Exercise description:
In the entries below, find the line with "(232, 407) = (482, 361): purple" and print exactly every line from there up to and including the line with "(789, 318) = (313, 102): brown", with no other lines.

Supplied records:
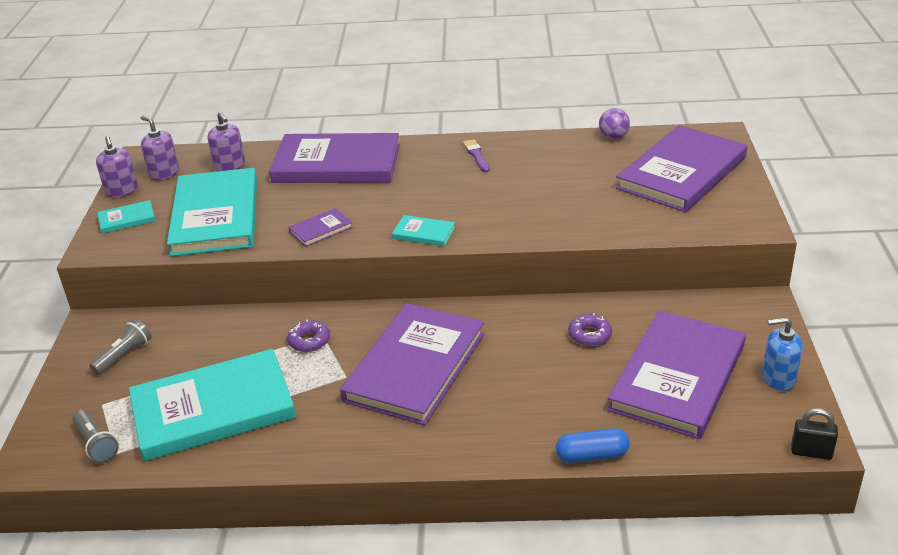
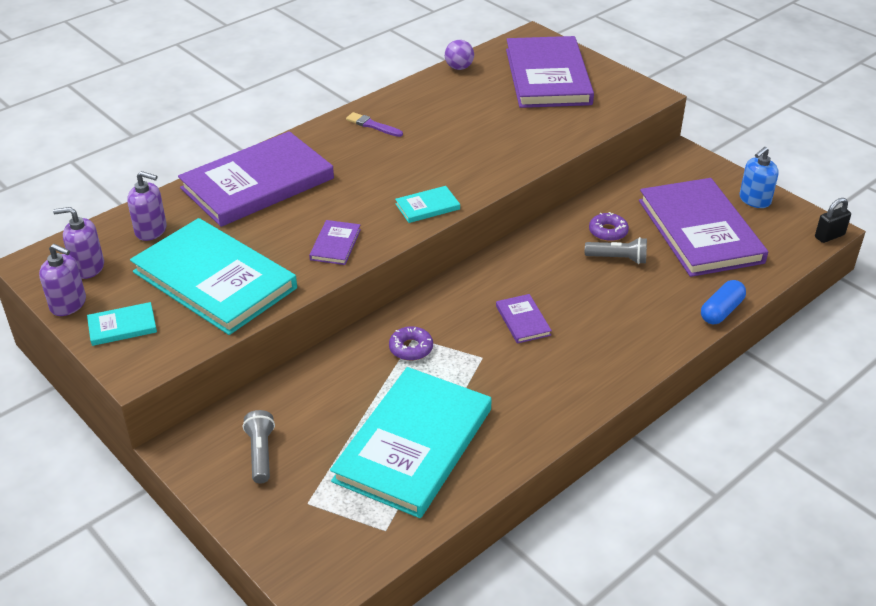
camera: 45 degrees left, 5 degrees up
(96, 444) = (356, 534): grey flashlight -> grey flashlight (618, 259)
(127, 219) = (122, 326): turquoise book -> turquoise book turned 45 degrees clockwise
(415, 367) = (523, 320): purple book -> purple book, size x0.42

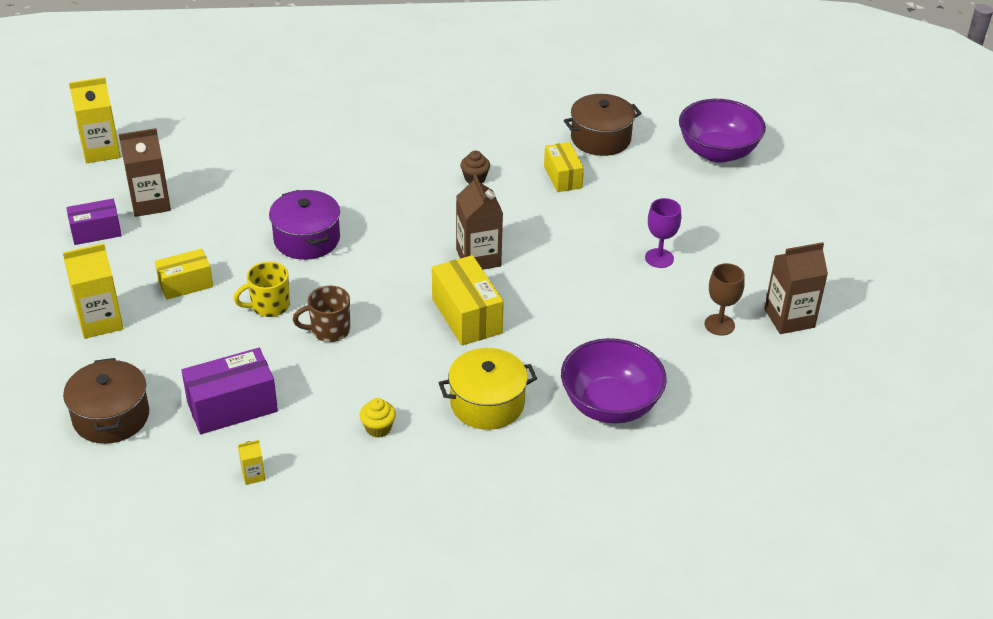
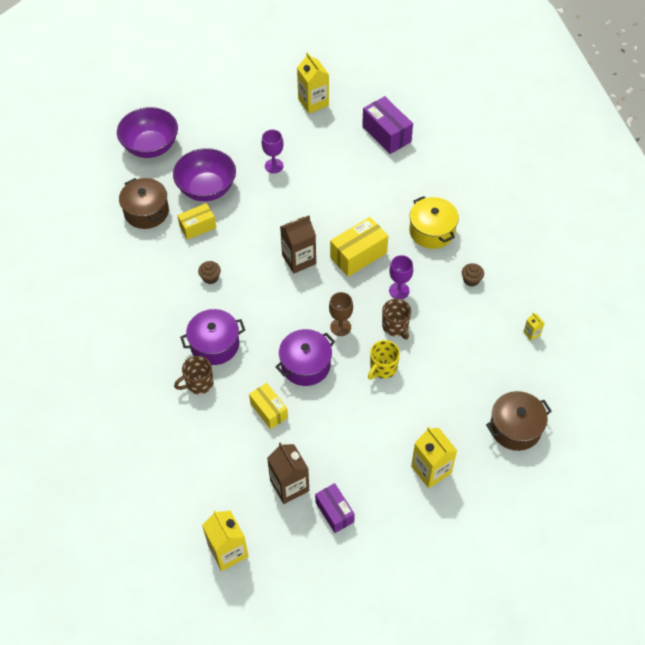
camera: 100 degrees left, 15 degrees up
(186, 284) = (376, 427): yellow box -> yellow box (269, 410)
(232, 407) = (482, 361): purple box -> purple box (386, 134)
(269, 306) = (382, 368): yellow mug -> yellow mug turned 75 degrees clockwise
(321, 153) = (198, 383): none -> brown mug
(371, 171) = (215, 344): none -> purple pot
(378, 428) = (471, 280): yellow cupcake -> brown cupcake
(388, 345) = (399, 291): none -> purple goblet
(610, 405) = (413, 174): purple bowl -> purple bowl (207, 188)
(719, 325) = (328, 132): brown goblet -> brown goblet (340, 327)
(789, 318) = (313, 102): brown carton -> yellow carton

---

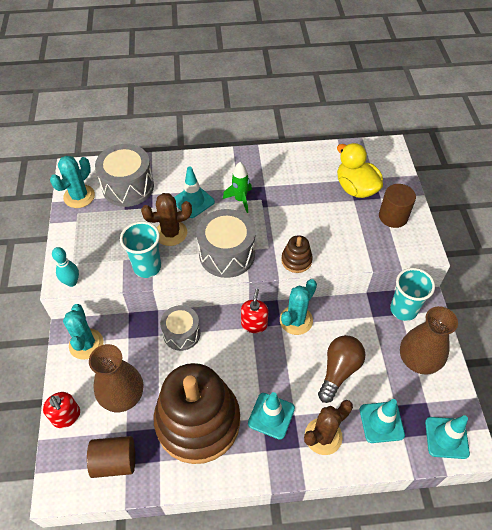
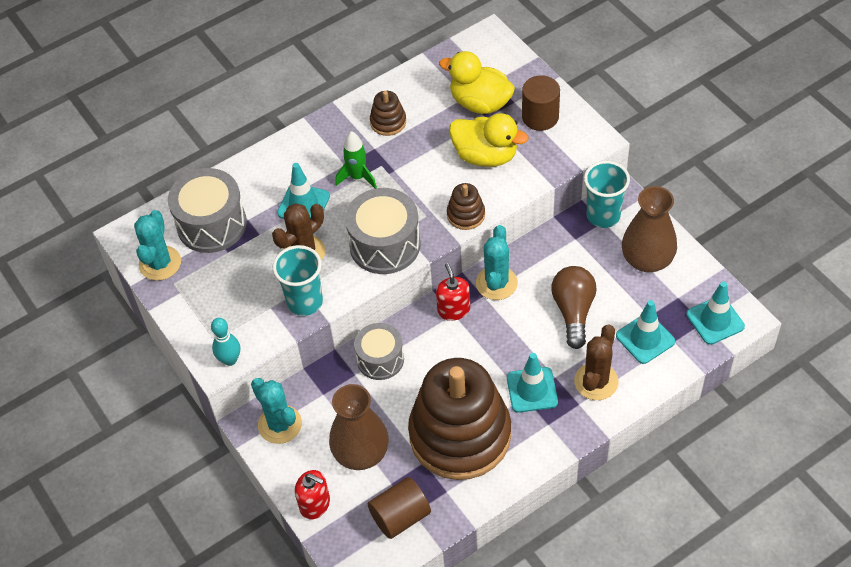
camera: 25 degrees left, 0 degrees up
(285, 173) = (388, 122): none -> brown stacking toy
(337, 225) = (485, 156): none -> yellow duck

Answer area:
(232, 407) = (482, 361): purple box -> purple box (386, 134)
(269, 306) = (382, 368): yellow mug -> yellow mug turned 75 degrees clockwise
(321, 153) = (198, 383): none -> brown mug
(371, 171) = (215, 344): none -> purple pot
(378, 428) = (471, 280): yellow cupcake -> brown cupcake
(388, 345) = (399, 291): none -> purple goblet
(610, 405) = (413, 174): purple bowl -> purple bowl (207, 188)
(719, 325) = (328, 132): brown goblet -> brown goblet (340, 327)
(789, 318) = (313, 102): brown carton -> yellow carton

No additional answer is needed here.